■ Data extracts

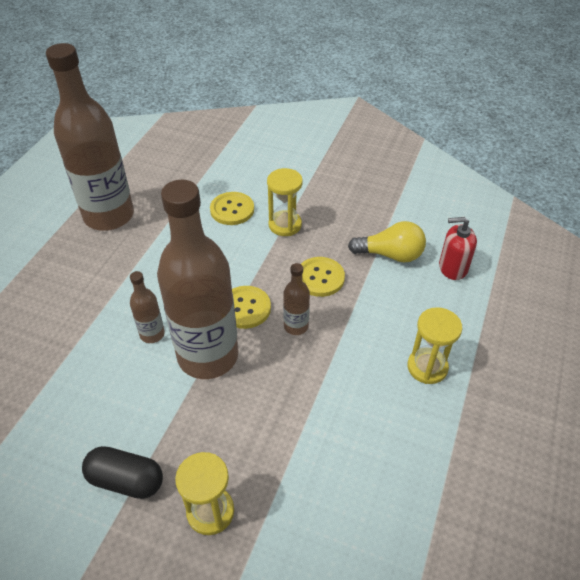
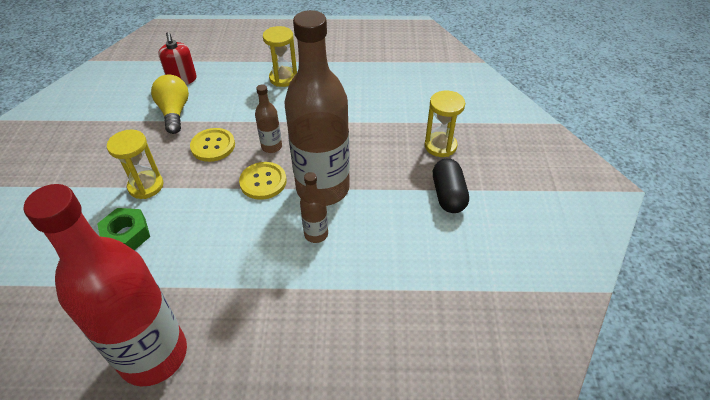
camera: 110 degrees left, 0 degrees up
brown bottle [46,43,134,231] -> red bottle [24,184,187,386]
yellow button [210,192,254,225] -> green nut [97,208,150,250]

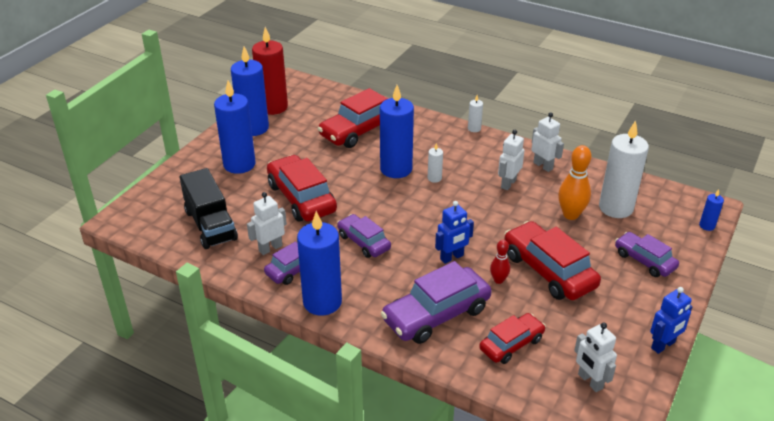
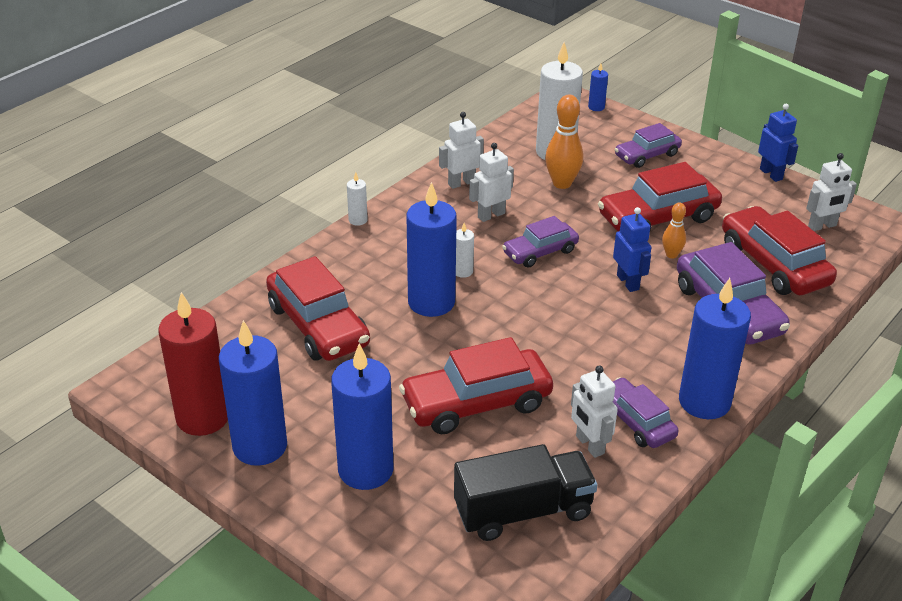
camera: 80 degrees left, 0 degrees up
purple car [337,214,391,258] -> purple car moved to [502,216,579,268]
red car [479,313,546,364] -> red car [722,206,837,295], size x1.65
red bowling pin [490,240,510,284] -> orange bowling pin [662,202,686,258]
white robot [498,130,525,190] -> white robot turned 105 degrees clockwise [469,143,514,222]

■ Problem details
Copy out all lines of the material above in which "degrees" occurs.

■ Your solution
camera: 110 degrees left, 0 degrees up
camera: 80 degrees left, 0 degrees up
white robot [498,130,525,190] -> white robot turned 105 degrees clockwise [469,143,514,222]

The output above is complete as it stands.